*Problem to solve:*
With the pictures set aside, write out all of the data exactly as it stands.

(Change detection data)
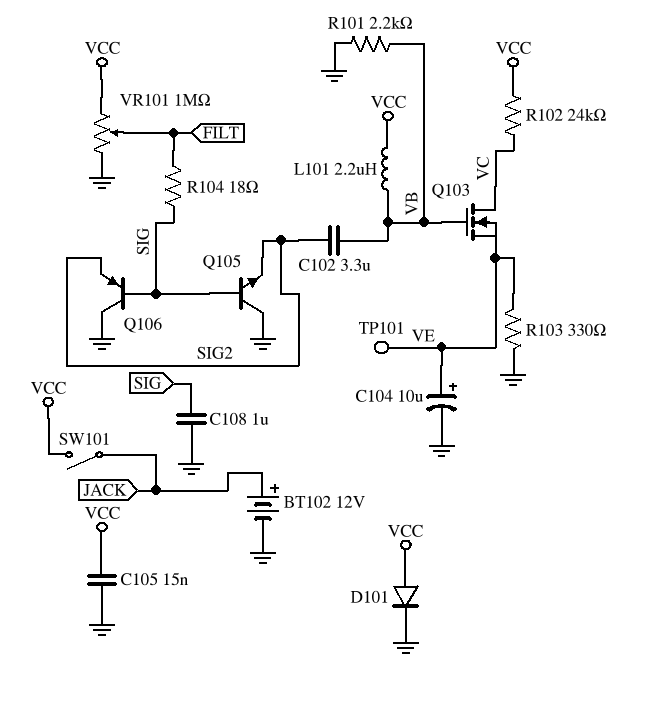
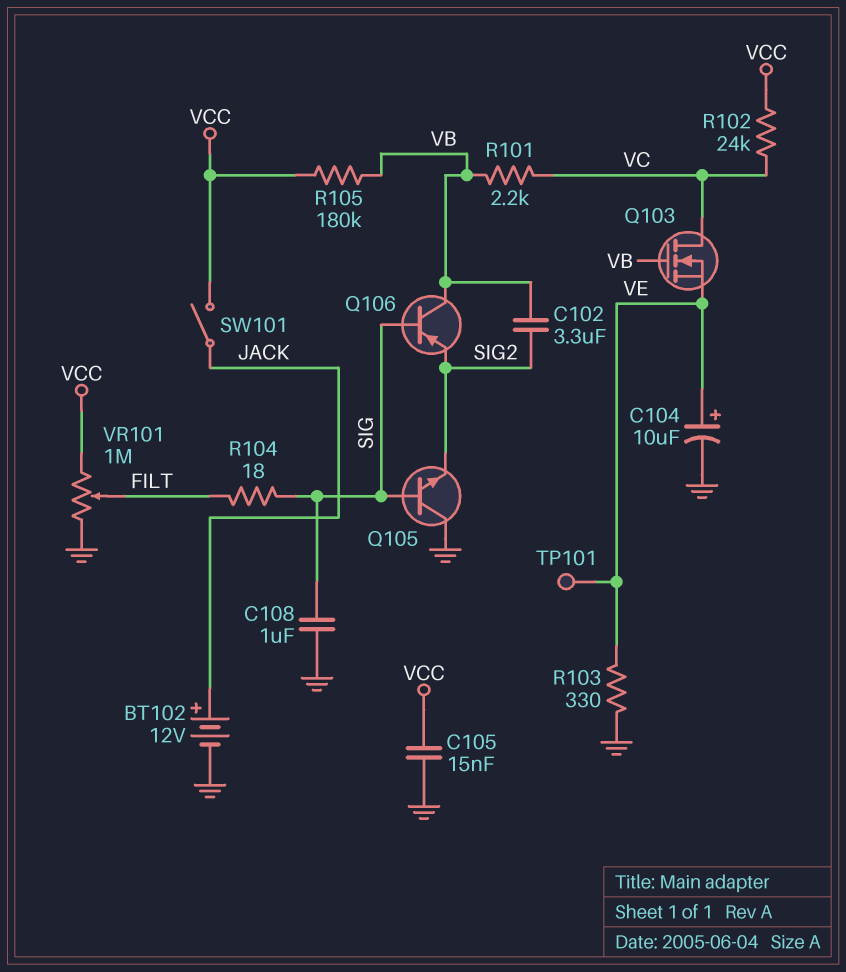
D101: diode (A VCC, K GND) -> none
L101: 2.2uH (VB, VCC) -> none
Q106: PNP (B SIG, C GND, E SIG2) -> PNP (B SIG, C VB, E SIG2)
R101: 2.2k (GND, VB) -> 2.2k (VB, VC)
R105: none -> 180k (VB, VCC)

*Result:*
D101: diode (A VCC, K GND) -> none
L101: 2.2uH (VB, VCC) -> none
Q106: PNP (B SIG, C GND, E SIG2) -> PNP (B SIG, C VB, E SIG2)
R101: 2.2k (GND, VB) -> 2.2k (VB, VC)
R105: none -> 180k (VB, VCC)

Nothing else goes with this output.